**DATASET CONTENT:**
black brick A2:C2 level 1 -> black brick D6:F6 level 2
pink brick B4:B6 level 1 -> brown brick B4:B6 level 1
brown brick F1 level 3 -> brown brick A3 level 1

**EXERCISE INSTRUCTIONS:**
Print the data above exactly.

**EXERCISE ANSWER:**
black brick A2:C2 level 1 -> black brick D6:F6 level 2
pink brick B4:B6 level 1 -> brown brick B4:B6 level 1
brown brick F1 level 3 -> brown brick A3 level 1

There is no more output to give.